- _ASSIGNMENT_: Go through the entries below and say how many lines contain the string "plus"; write only that number.

(Structured diff data)
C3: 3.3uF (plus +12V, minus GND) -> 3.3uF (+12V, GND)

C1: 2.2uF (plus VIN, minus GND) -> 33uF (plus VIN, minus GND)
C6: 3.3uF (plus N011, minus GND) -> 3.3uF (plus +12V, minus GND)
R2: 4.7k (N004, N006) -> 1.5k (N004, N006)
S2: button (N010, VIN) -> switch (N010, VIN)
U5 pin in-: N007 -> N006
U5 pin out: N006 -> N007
==
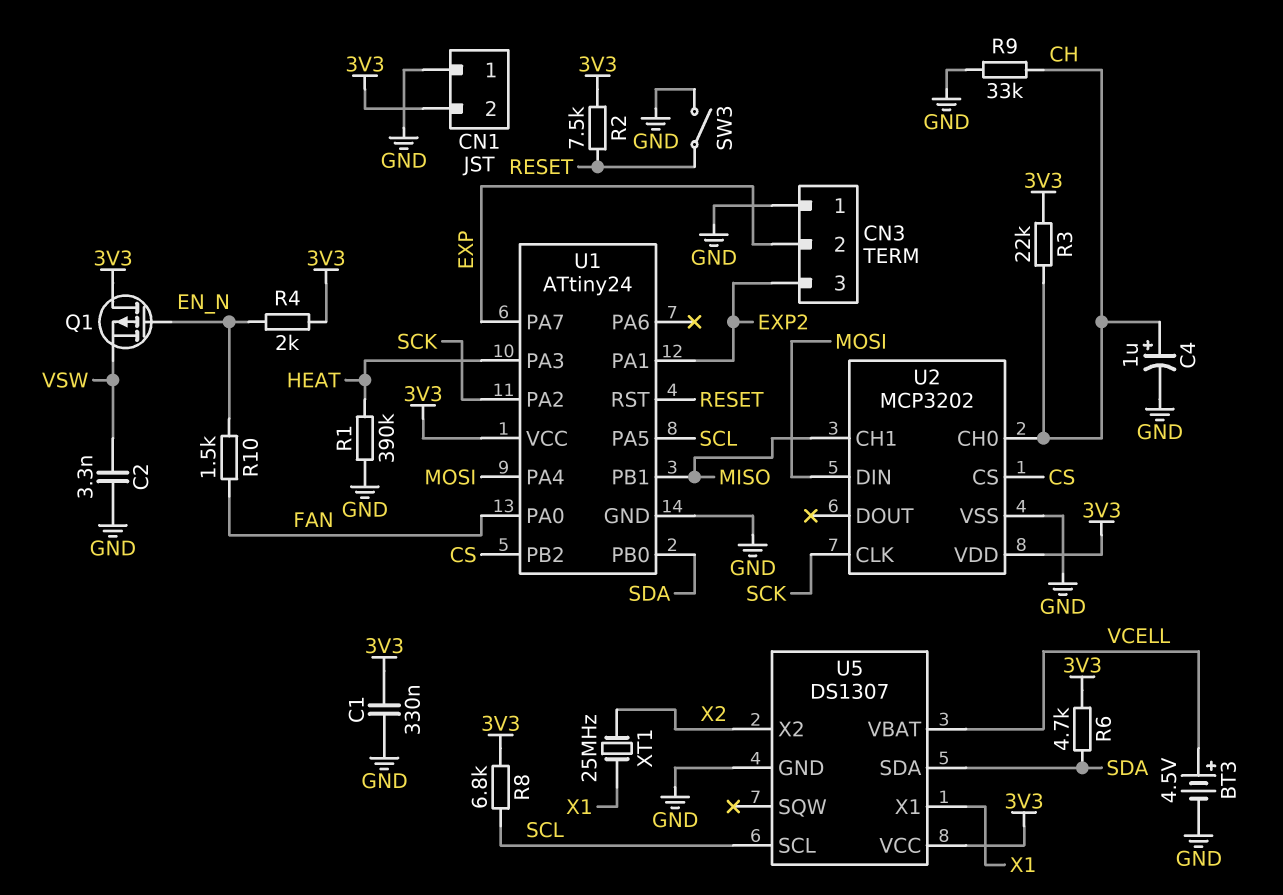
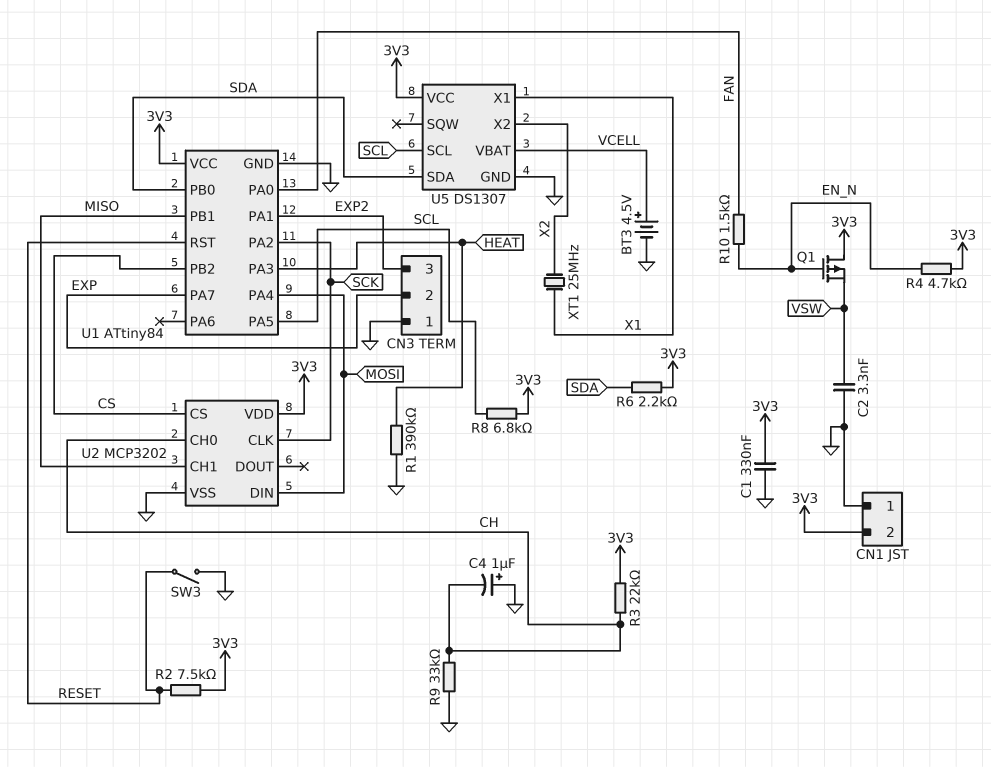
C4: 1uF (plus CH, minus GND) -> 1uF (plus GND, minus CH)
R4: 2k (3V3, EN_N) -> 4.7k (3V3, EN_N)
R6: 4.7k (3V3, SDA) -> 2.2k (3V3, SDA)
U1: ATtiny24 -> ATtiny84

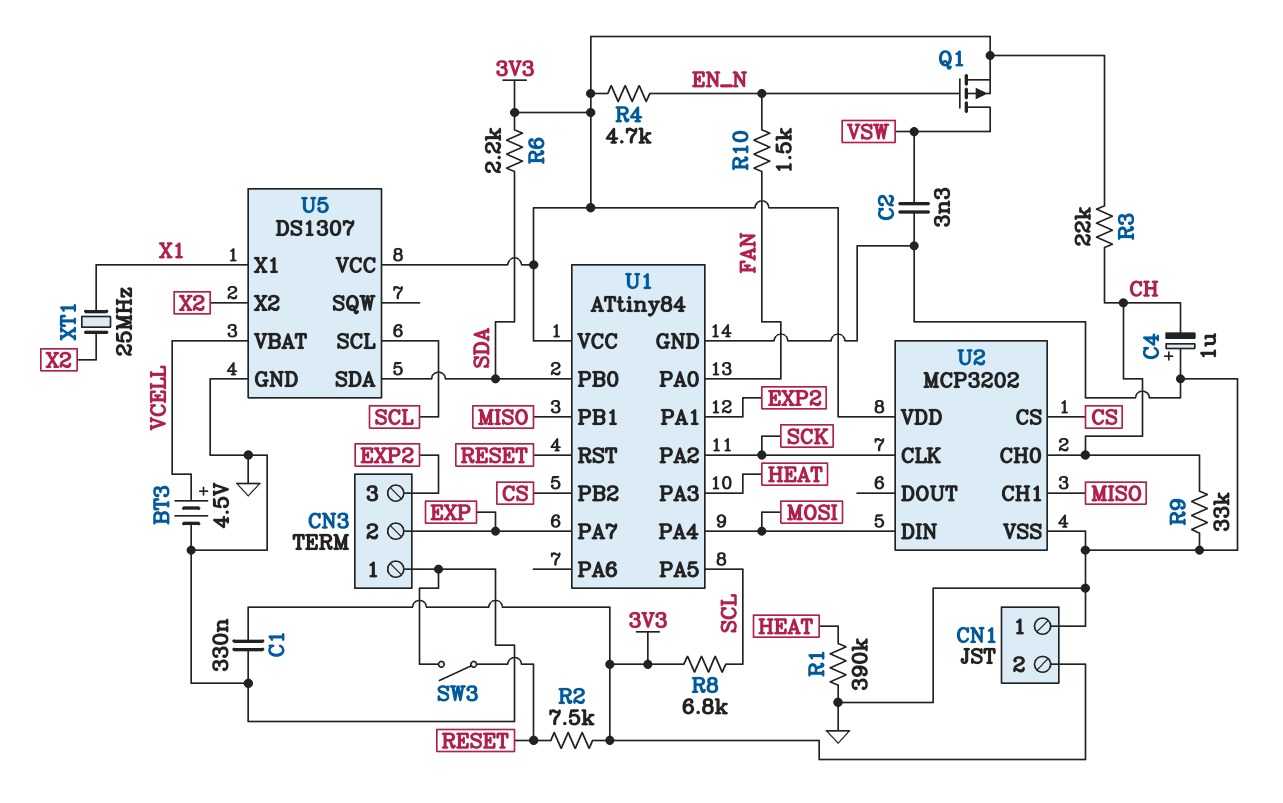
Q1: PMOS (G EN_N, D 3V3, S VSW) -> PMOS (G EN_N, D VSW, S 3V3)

- _REPLY_: 4